> [About this task]
Restate all of the material, keeping every line identical to the original.

> [Supplied data]
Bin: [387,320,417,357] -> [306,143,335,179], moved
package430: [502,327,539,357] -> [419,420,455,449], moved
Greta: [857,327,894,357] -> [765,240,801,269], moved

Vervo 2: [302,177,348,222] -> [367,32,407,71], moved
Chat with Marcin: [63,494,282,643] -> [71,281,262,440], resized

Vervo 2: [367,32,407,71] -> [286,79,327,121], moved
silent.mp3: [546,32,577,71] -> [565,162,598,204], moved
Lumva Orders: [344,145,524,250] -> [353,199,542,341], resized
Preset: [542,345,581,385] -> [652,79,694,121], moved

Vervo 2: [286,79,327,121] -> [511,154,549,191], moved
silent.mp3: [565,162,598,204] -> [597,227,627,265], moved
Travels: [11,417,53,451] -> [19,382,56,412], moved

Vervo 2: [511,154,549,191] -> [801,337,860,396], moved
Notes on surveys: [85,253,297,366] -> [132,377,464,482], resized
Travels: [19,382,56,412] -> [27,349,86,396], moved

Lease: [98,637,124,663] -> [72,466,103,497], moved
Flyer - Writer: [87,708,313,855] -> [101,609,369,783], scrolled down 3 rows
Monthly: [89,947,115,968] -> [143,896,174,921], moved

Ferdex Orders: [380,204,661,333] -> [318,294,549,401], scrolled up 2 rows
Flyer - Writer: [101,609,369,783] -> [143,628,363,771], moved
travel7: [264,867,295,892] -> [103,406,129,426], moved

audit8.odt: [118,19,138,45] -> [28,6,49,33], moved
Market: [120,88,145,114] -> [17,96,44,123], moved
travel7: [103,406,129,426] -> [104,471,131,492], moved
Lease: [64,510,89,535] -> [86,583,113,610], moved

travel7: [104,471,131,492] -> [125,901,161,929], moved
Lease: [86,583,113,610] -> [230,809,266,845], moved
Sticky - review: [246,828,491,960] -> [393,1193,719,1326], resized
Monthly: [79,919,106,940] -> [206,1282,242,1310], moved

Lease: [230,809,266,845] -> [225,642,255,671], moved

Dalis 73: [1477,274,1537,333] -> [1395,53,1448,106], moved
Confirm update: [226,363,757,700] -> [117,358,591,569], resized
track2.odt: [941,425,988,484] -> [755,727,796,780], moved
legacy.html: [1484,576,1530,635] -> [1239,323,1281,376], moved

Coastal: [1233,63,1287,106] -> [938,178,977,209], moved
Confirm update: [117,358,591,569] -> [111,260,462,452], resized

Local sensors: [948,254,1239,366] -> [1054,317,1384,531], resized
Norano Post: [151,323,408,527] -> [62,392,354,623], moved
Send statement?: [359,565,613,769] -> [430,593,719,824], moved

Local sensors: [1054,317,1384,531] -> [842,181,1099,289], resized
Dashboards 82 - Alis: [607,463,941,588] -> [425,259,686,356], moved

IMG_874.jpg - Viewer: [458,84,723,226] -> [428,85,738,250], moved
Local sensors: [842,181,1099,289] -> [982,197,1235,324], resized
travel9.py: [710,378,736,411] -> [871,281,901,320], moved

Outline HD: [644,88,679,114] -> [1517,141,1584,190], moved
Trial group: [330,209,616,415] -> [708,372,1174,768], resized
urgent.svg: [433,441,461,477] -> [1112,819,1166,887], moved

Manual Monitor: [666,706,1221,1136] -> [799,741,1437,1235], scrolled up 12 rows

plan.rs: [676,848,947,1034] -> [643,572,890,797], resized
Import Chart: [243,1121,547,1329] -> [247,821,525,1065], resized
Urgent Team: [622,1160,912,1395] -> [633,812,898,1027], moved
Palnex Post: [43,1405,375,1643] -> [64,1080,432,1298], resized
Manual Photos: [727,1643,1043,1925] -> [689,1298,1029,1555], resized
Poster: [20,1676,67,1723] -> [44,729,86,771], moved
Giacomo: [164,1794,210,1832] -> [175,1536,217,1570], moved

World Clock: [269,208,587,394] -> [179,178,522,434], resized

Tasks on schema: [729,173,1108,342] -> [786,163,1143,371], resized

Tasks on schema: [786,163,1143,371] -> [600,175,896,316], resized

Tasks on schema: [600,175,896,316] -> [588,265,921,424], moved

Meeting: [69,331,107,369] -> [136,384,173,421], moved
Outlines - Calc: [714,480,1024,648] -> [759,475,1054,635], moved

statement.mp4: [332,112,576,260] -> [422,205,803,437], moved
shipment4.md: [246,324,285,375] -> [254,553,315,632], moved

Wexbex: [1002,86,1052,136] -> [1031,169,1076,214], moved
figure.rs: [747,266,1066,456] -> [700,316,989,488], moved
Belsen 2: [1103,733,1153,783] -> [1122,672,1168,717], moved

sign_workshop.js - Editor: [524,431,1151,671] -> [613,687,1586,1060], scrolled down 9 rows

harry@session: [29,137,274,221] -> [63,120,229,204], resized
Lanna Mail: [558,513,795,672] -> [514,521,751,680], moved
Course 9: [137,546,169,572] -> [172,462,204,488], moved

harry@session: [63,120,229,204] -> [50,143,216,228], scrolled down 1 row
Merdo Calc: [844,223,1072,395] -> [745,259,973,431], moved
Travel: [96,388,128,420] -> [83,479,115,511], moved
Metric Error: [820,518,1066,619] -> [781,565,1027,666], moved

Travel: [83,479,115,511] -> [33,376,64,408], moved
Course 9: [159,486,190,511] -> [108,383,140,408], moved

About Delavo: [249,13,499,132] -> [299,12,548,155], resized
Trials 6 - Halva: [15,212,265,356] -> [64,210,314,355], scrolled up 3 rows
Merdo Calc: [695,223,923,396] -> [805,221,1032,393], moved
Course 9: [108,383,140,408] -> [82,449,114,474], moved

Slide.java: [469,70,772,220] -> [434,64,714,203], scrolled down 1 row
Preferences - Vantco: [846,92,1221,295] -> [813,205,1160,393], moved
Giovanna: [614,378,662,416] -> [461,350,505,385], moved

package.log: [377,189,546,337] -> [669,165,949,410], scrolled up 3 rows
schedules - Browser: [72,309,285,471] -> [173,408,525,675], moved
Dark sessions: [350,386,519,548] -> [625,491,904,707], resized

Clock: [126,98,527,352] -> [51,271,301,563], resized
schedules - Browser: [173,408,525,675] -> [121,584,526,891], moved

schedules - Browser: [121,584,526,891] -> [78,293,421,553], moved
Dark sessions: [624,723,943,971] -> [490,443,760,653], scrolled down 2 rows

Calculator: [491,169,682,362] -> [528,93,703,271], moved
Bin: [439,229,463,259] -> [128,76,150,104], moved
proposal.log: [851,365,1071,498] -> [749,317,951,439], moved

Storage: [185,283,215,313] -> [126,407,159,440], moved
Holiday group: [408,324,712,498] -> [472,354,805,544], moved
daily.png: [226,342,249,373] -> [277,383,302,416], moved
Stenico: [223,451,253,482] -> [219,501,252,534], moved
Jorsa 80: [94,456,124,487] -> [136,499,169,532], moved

> [Response below]
Bin: [387,320,417,357] -> [306,143,335,179], moved
package430: [502,327,539,357] -> [419,420,455,449], moved
Greta: [857,327,894,357] -> [765,240,801,269], moved

Vervo 2: [302,177,348,222] -> [367,32,407,71], moved
Chat with Marcin: [63,494,282,643] -> [71,281,262,440], resized

Vervo 2: [367,32,407,71] -> [286,79,327,121], moved
silent.mp3: [546,32,577,71] -> [565,162,598,204], moved
Lumva Orders: [344,145,524,250] -> [353,199,542,341], resized
Preset: [542,345,581,385] -> [652,79,694,121], moved

Vervo 2: [286,79,327,121] -> [511,154,549,191], moved
silent.mp3: [565,162,598,204] -> [597,227,627,265], moved
Travels: [11,417,53,451] -> [19,382,56,412], moved

Vervo 2: [511,154,549,191] -> [801,337,860,396], moved
Notes on surveys: [85,253,297,366] -> [132,377,464,482], resized
Travels: [19,382,56,412] -> [27,349,86,396], moved

Lease: [98,637,124,663] -> [72,466,103,497], moved
Flyer - Writer: [87,708,313,855] -> [101,609,369,783], scrolled down 3 rows
Monthly: [89,947,115,968] -> [143,896,174,921], moved

Ferdex Orders: [380,204,661,333] -> [318,294,549,401], scrolled up 2 rows
Flyer - Writer: [101,609,369,783] -> [143,628,363,771], moved
travel7: [264,867,295,892] -> [103,406,129,426], moved

audit8.odt: [118,19,138,45] -> [28,6,49,33], moved
Market: [120,88,145,114] -> [17,96,44,123], moved
travel7: [103,406,129,426] -> [104,471,131,492], moved
Lease: [64,510,89,535] -> [86,583,113,610], moved

travel7: [104,471,131,492] -> [125,901,161,929], moved
Lease: [86,583,113,610] -> [230,809,266,845], moved
Sticky - review: [246,828,491,960] -> [393,1193,719,1326], resized
Monthly: [79,919,106,940] -> [206,1282,242,1310], moved

Lease: [230,809,266,845] -> [225,642,255,671], moved

Dalis 73: [1477,274,1537,333] -> [1395,53,1448,106], moved
Confirm update: [226,363,757,700] -> [117,358,591,569], resized
track2.odt: [941,425,988,484] -> [755,727,796,780], moved
legacy.html: [1484,576,1530,635] -> [1239,323,1281,376], moved

Coastal: [1233,63,1287,106] -> [938,178,977,209], moved
Confirm update: [117,358,591,569] -> [111,260,462,452], resized

Local sensors: [948,254,1239,366] -> [1054,317,1384,531], resized
Norano Post: [151,323,408,527] -> [62,392,354,623], moved
Send statement?: [359,565,613,769] -> [430,593,719,824], moved

Local sensors: [1054,317,1384,531] -> [842,181,1099,289], resized
Dashboards 82 - Alis: [607,463,941,588] -> [425,259,686,356], moved

IMG_874.jpg - Viewer: [458,84,723,226] -> [428,85,738,250], moved
Local sensors: [842,181,1099,289] -> [982,197,1235,324], resized
travel9.py: [710,378,736,411] -> [871,281,901,320], moved

Outline HD: [644,88,679,114] -> [1517,141,1584,190], moved
Trial group: [330,209,616,415] -> [708,372,1174,768], resized
urgent.svg: [433,441,461,477] -> [1112,819,1166,887], moved

Manual Monitor: [666,706,1221,1136] -> [799,741,1437,1235], scrolled up 12 rows

plan.rs: [676,848,947,1034] -> [643,572,890,797], resized
Import Chart: [243,1121,547,1329] -> [247,821,525,1065], resized
Urgent Team: [622,1160,912,1395] -> [633,812,898,1027], moved
Palnex Post: [43,1405,375,1643] -> [64,1080,432,1298], resized
Manual Photos: [727,1643,1043,1925] -> [689,1298,1029,1555], resized
Poster: [20,1676,67,1723] -> [44,729,86,771], moved
Giacomo: [164,1794,210,1832] -> [175,1536,217,1570], moved

World Clock: [269,208,587,394] -> [179,178,522,434], resized

Tasks on schema: [729,173,1108,342] -> [786,163,1143,371], resized

Tasks on schema: [786,163,1143,371] -> [600,175,896,316], resized

Tasks on schema: [600,175,896,316] -> [588,265,921,424], moved

Meeting: [69,331,107,369] -> [136,384,173,421], moved
Outlines - Calc: [714,480,1024,648] -> [759,475,1054,635], moved

statement.mp4: [332,112,576,260] -> [422,205,803,437], moved
shipment4.md: [246,324,285,375] -> [254,553,315,632], moved

Wexbex: [1002,86,1052,136] -> [1031,169,1076,214], moved
figure.rs: [747,266,1066,456] -> [700,316,989,488], moved
Belsen 2: [1103,733,1153,783] -> [1122,672,1168,717], moved

sign_workshop.js - Editor: [524,431,1151,671] -> [613,687,1586,1060], scrolled down 9 rows

harry@session: [29,137,274,221] -> [63,120,229,204], resized
Lanna Mail: [558,513,795,672] -> [514,521,751,680], moved
Course 9: [137,546,169,572] -> [172,462,204,488], moved

harry@session: [63,120,229,204] -> [50,143,216,228], scrolled down 1 row
Merdo Calc: [844,223,1072,395] -> [745,259,973,431], moved
Travel: [96,388,128,420] -> [83,479,115,511], moved
Metric Error: [820,518,1066,619] -> [781,565,1027,666], moved

Travel: [83,479,115,511] -> [33,376,64,408], moved
Course 9: [159,486,190,511] -> [108,383,140,408], moved

About Delavo: [249,13,499,132] -> [299,12,548,155], resized
Trials 6 - Halva: [15,212,265,356] -> [64,210,314,355], scrolled up 3 rows
Merdo Calc: [695,223,923,396] -> [805,221,1032,393], moved
Course 9: [108,383,140,408] -> [82,449,114,474], moved

Slide.java: [469,70,772,220] -> [434,64,714,203], scrolled down 1 row
Preferences - Vantco: [846,92,1221,295] -> [813,205,1160,393], moved
Giovanna: [614,378,662,416] -> [461,350,505,385], moved

package.log: [377,189,546,337] -> [669,165,949,410], scrolled up 3 rows
schedules - Browser: [72,309,285,471] -> [173,408,525,675], moved
Dark sessions: [350,386,519,548] -> [625,491,904,707], resized

Clock: [126,98,527,352] -> [51,271,301,563], resized
schedules - Browser: [173,408,525,675] -> [121,584,526,891], moved

schedules - Browser: [121,584,526,891] -> [78,293,421,553], moved
Dark sessions: [624,723,943,971] -> [490,443,760,653], scrolled down 2 rows

Calculator: [491,169,682,362] -> [528,93,703,271], moved
Bin: [439,229,463,259] -> [128,76,150,104], moved
proposal.log: [851,365,1071,498] -> [749,317,951,439], moved

Storage: [185,283,215,313] -> [126,407,159,440], moved
Holiday group: [408,324,712,498] -> [472,354,805,544], moved
daily.png: [226,342,249,373] -> [277,383,302,416], moved
Stenico: [223,451,253,482] -> [219,501,252,534], moved
Jorsa 80: [94,456,124,487] -> [136,499,169,532], moved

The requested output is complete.